* **Data to use**:
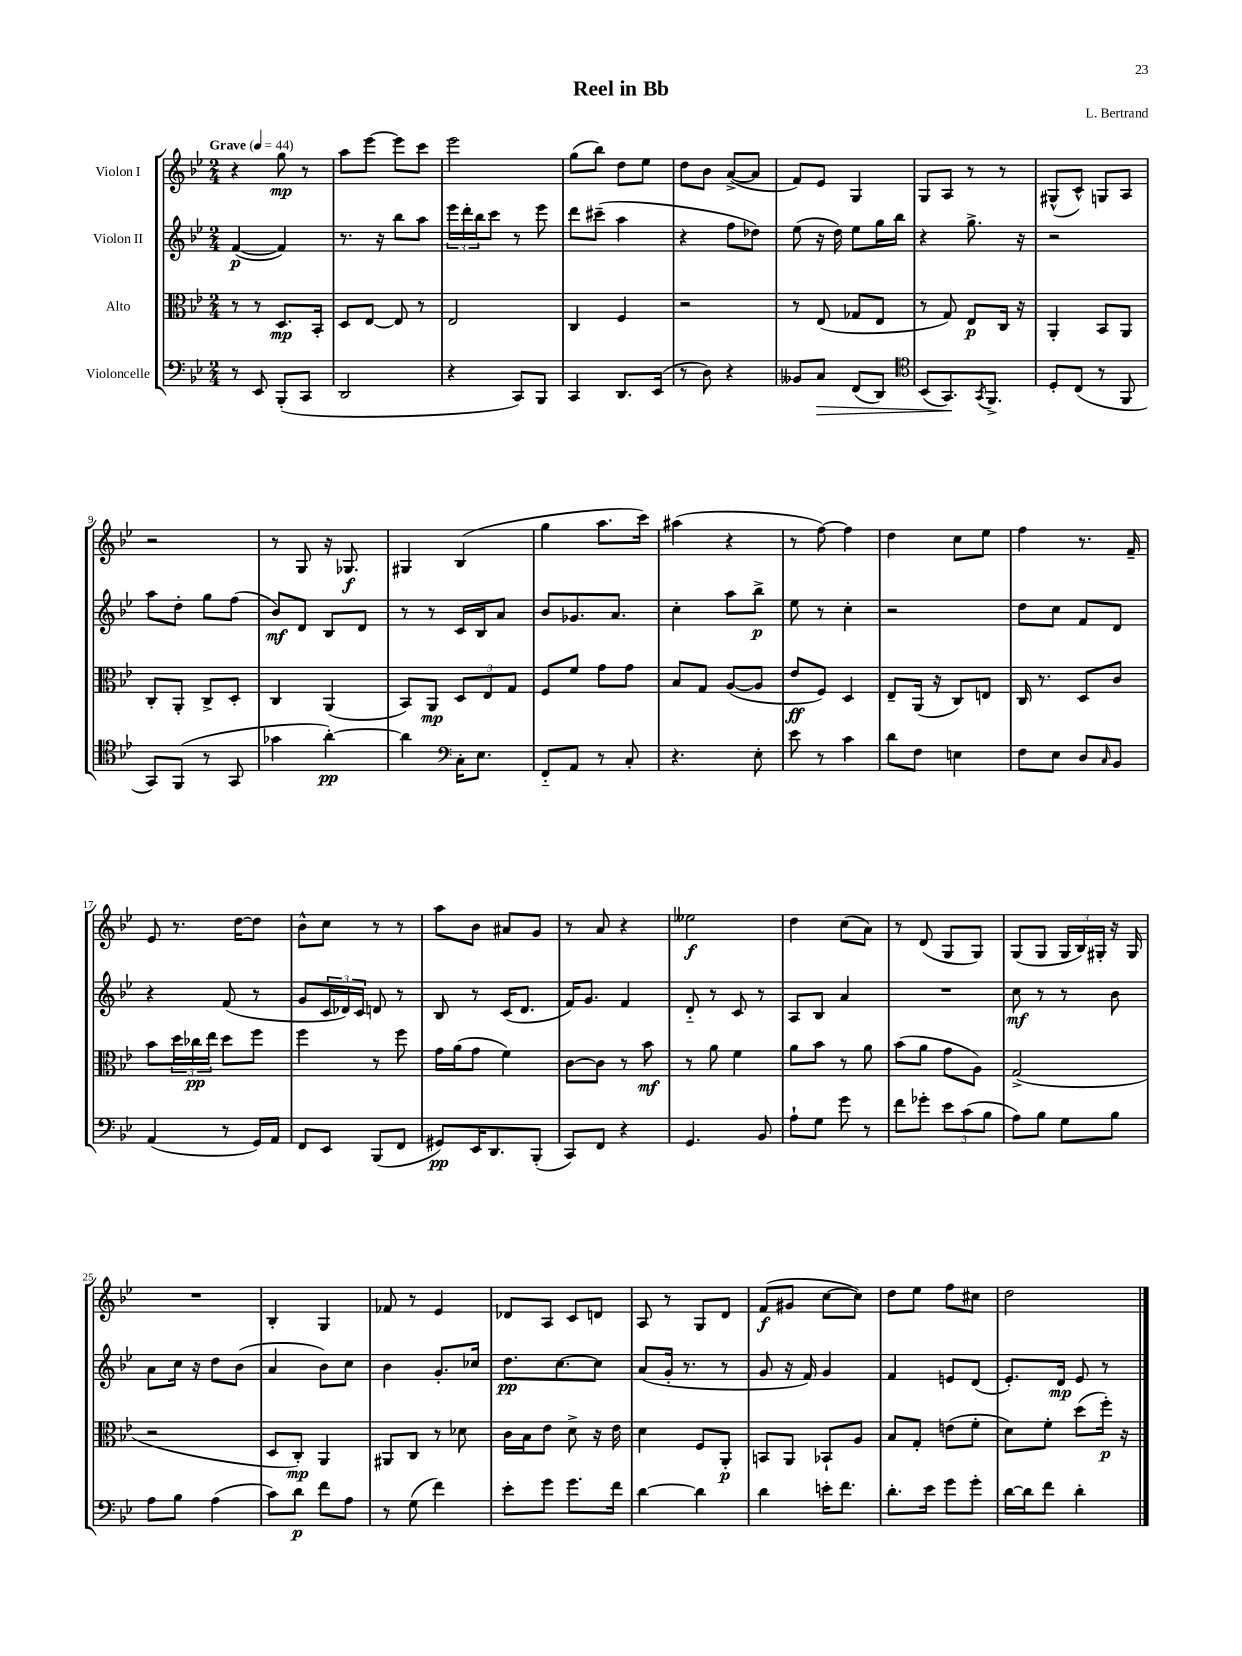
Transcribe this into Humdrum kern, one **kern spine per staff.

**kern	**kern	**kern	**kern
*staff4	*staff3	*staff2	*staff1
*clefF4	*clefC3	*clefG2	*clefG2
*k[b-e-]	*k[b-e-]	*k[b-e-]	*k[b-e-]
*M2/4	*M2/4	*M2/4	*M2/4
*MM44	*MM44	*MM44	*MM44
8r	8r	([4f	4r
8EE-	8r	.	.
(8BBB-'	8.D	4f])	8gg
8CC	.	.	8r
.	16BB-'	.	.
=	=	=	=
2DD	8D	8.r	8aa
.	[8E-	.	[8eee-
.	.	16r	.
.	8E-]	8bb-	8eee-]
.	8r	8aa	8ccc
=	=	=	=
4r	2E-	24eee-	2eee-
.	.	24ddd'	.
.	.	24bb-	.
.	.	8ccc	.
8CC)	.	8r	.
8BBB-	.	8eee-	.
=	=	=	=
4CC	4C	8ddd	(8gg
.	.	(8ccc#~	8bb-)
8.DD	4F	4aa	8dd
.	.	.	8ee-
(16EE-	.	.	.
=	=	=	=
8r	2r	4r	8dd
8D)	.	.	8b-
4r	.	8ff	([8a^
.	.	8dd-)	8a]
=	=	=	=
8BB--	8r	(8ee-	8f)
8C	(8E-	16r	8e-
.	.	16dd)	.
(8FF	8G-	8ee-	4G
8DD)	8E-	16gg	.
.	.	16bb-	.
=	=	=	=
*clefC4	*	*	*
(8BB-	8r	4r	8G
8.GG)	8G)	.	8A
.	8E-	8.gg^	8r
8qGG	.	.	.
8.FF^	.	.	.
.	16C	.	8r
.	16r	16r	.
=	=	=	=
8D'	4AA'	2r	(8G#^^
(8C	.	.	8c^^)
8r	8BB-	.	8G
8FF	8AA	.	8A
=	=	=	=
8GG)	8C'	8aa	2r
(8FF	8AA'	8dd'	.
8r	8C^	8gg	.
8GG	8D'	(8ff	.
=	=	=	=
4g-	4C	8b-)	8r
.	.	8d	8G
[4a')	(4AA	8B-	16r
.	.	.	8.G-
.	.	8d	.
=	=	=	=
4a]	8BB-)	8r	4G#
.	8AA	8r	.
*clefF4	*	*	*
16C'	12D	16c	(4B-
8.E-	.	16B-	.
.	12E-	.	.
.	.	8a	.
.	12G	.	.
=	=	=	=
8FF'~	8F	8b-	4gg
8AA	8f	8.g-	.
8r	8g	.	8.aa
.	.	8.a	.
8C'	8g	.	.
.	.	.	16ccc)
=	=	=	=
4.r	8B-	4cc'	(4aa#
.	8G	.	.
.	([8A	8aa	4r
8E-'	8A]	8bb-^	.
=	=	=	=
8e-	8e-	8ee-	8r
8r	8F)	8r	[8ff)
4c	4D	4cc'	4ff]
=	=	=	=
8d	8E-~	2r	4dd
8F	(16AA	.	.
.	16r	.	.
4E	8C)	.	8cc
.	8E	.	8ee-
=	=	=	=
8F	16C	8dd	4ff
.	8.r	.	.
8E-	.	8cc	.
8D	8D	8f	8.r
16qqC	.	.	.
8BB-	8c	8d	.
.	.	.	16f~
=	=	=	=
(4AA	8b-	4r	8e-
.	24dd	.	8.r
.	24cc-	.	.
.	24ee-	.	.
8r	8dd	(8f	.
.	.	.	[16dd
16GG)	8ff	8r	8dd]
16AA	.	.	.
=	=	=	=
8FF	4ff	8g	8b-^^
8EE-	.	24c	8cc
.	.	24d-)	.
.	.	24c	.
(8BBB-	8r	8d	8r
8FF	8ff	8r	8r
=	=	=	=
8GG#)	16g	8B-	8aa
.	(16a	.	.
16EE-	8g	8r	8b-
8.DD	.	.	.
.	4f)	(16c	8a#
.	.	8.d	.
(8BBB-'	.	.	8g
=	=	=	=
8CC)	[8c	16f)	8r
.	.	8.g	.
8FF	8c]	.	8a
4r	8r	4f	4r
.	8b-	.	.
=	=	=	=
4.GG	8r	8d'~	2ee--
.	8a	8r	.
.	4f	8c	.
8BB-	.	8r	.
=	=	=	=
8A`	8a	8A	4dd
8G	8b-	8B-	.
8g	8r	4a	(8cc
8r	8a	.	8a)
=	=	=	=
8f	(8b-	2r	8r
8g-'	8a	.	(8d
12e-	8g	.	8G
(12c	.	.	.
.	8A)	.	8G)
12B-	.	.	.
=	=	=	=
8A)	(2G^	8cc	(8G
8B-	.	8r	8G
8G	.	8r	24G
.	.	.	24B-)
.	.	.	24G#'
8B-	.	8b-	16r
.	.	.	16G#
=	=	=	=
8A	2r	8a	2r
8B-	.	16cc	.
.	.	16r	.
(4A	.	8dd	.
.	.	(8b-	.
=	=	=	=
8c)	8D	4a	4B-'
8d	8C')	.	.
8f	4AA	8b-)	4G
8A	.	8cc	.
=	=	=	=
8r	8AA#	4b-	8f-
(8G	8C	.	8r
4f)	8r	8.g'	4e-
.	8d-	.	.
.	.	16cc-	.
=	=	=	=
8e-'	16c	8.dd	8d-
.	16B-	.	.
8g	8e-	.	8A
.	.	[8.cc	.
8.g	8d^	.	8c
.	16r	8cc]	8d
16f	16e-	.	.
=	=	=	=
[4d	4d	(8a	8A
.	.	16g'	8r
.	.	8.r	.
4d]	8F	.	8G
.	8AA'	8r	8d
=	=	=	=
4d	8BB	8g	(8f
.	8AA	16r	8g#
.	.	16f)	.
16e'	8BB-`	4g	[8cc
8.f	.	.	.
.	8A	.	8cc])
=	=	=	=
8.d'	8B-	4f	8dd
.	8G'	.	8ee-
16e-	.	.	.
8g	(8e	8e	8ff
8g'	8f'	(8d	8cc#
=	=	=	=
[16d	8d)	8.e-')	2dd
16d]	.	.	.
8f	8f'	.	.
.	.	16d	.
4d'	(8dd	8e-	.
.	16ff')	8r	.
.	16r	.	.
==	==	==	==
*-	*-	*-	*-
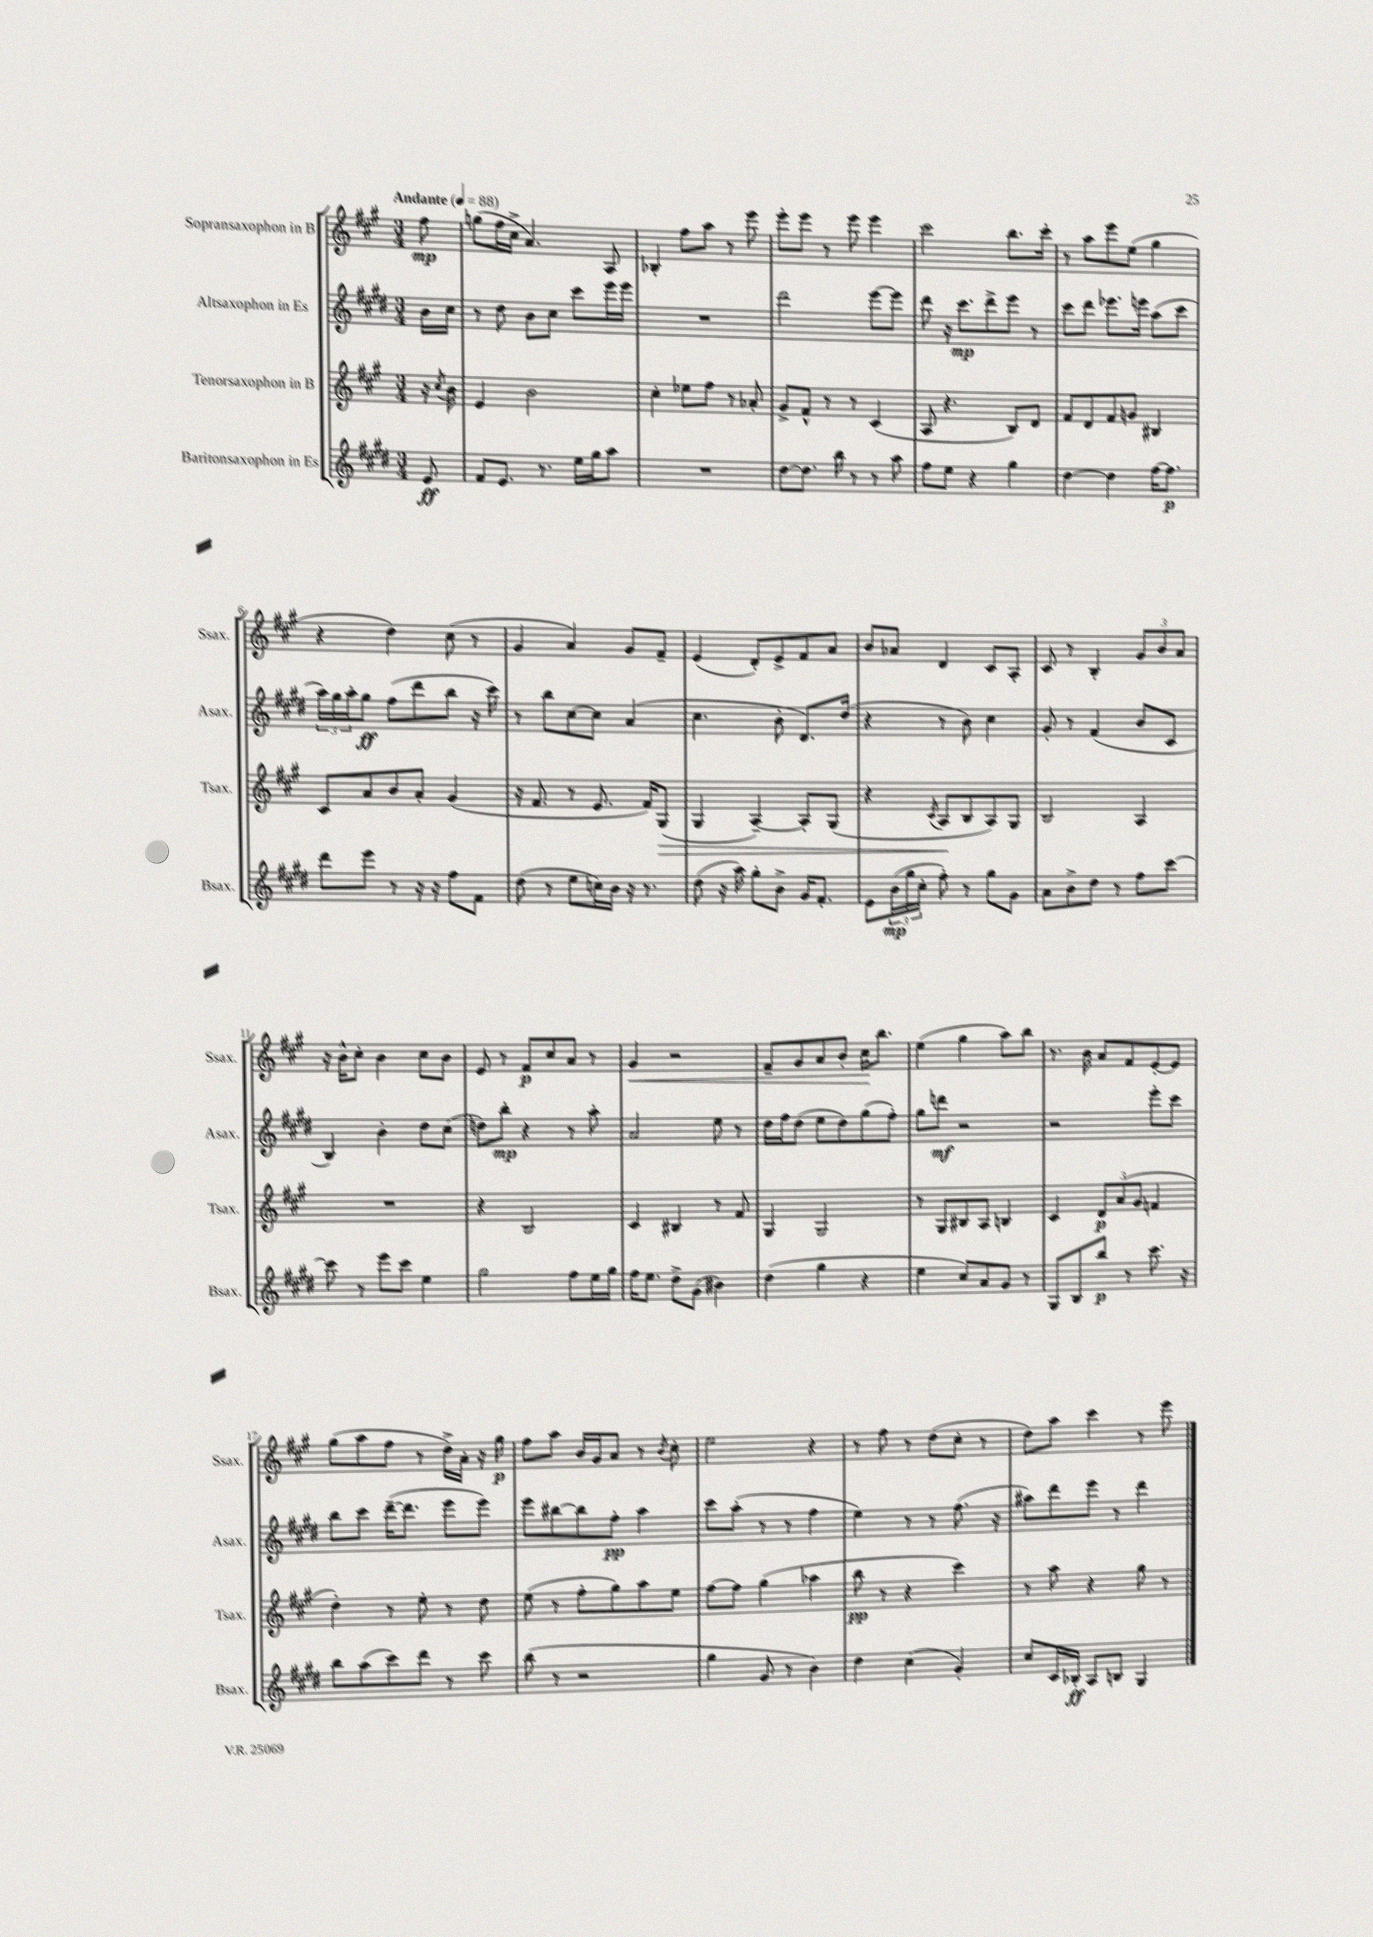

* **Brief**:
Please pull out each line from the rows above that contains the string "kern". Uppercase and lowercase letters count as different.

* **Reply**:
Transcribe this into Humdrum kern, one **kern spine per staff.
**kern	**kern	**kern	**kern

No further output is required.